** WORK ORDER **
Review the listing and copy each line that holds the word "none".
|---|
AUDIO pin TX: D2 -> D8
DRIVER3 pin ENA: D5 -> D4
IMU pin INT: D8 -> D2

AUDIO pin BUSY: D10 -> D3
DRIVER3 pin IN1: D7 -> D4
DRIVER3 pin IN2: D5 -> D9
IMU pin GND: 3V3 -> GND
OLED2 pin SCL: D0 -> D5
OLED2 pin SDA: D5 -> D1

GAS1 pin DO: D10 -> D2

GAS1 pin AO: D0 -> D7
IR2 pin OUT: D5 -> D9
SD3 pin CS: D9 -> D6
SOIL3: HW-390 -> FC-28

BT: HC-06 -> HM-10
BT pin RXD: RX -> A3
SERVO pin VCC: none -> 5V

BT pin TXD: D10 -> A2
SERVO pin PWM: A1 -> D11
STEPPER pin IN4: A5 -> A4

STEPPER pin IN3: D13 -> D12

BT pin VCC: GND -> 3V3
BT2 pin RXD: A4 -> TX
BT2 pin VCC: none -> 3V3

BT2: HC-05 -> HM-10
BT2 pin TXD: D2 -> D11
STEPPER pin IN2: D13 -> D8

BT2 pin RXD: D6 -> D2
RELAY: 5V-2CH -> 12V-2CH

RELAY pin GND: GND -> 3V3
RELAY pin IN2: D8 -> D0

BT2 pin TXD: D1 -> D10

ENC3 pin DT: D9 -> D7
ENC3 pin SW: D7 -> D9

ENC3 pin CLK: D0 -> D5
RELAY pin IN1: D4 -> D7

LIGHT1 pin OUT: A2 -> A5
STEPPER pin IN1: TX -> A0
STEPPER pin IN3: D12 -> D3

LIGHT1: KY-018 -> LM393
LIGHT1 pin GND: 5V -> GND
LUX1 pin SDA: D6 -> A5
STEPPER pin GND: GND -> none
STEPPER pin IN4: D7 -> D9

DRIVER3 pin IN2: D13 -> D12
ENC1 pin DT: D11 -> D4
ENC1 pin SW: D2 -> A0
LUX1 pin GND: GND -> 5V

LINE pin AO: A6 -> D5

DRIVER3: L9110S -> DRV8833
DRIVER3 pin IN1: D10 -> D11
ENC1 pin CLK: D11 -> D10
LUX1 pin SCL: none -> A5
|---|
** RESULT OF THIS TASK **
SERVO pin VCC: none -> 5V
BT2 pin VCC: none -> 3V3
STEPPER pin GND: GND -> none
LUX1 pin SCL: none -> A5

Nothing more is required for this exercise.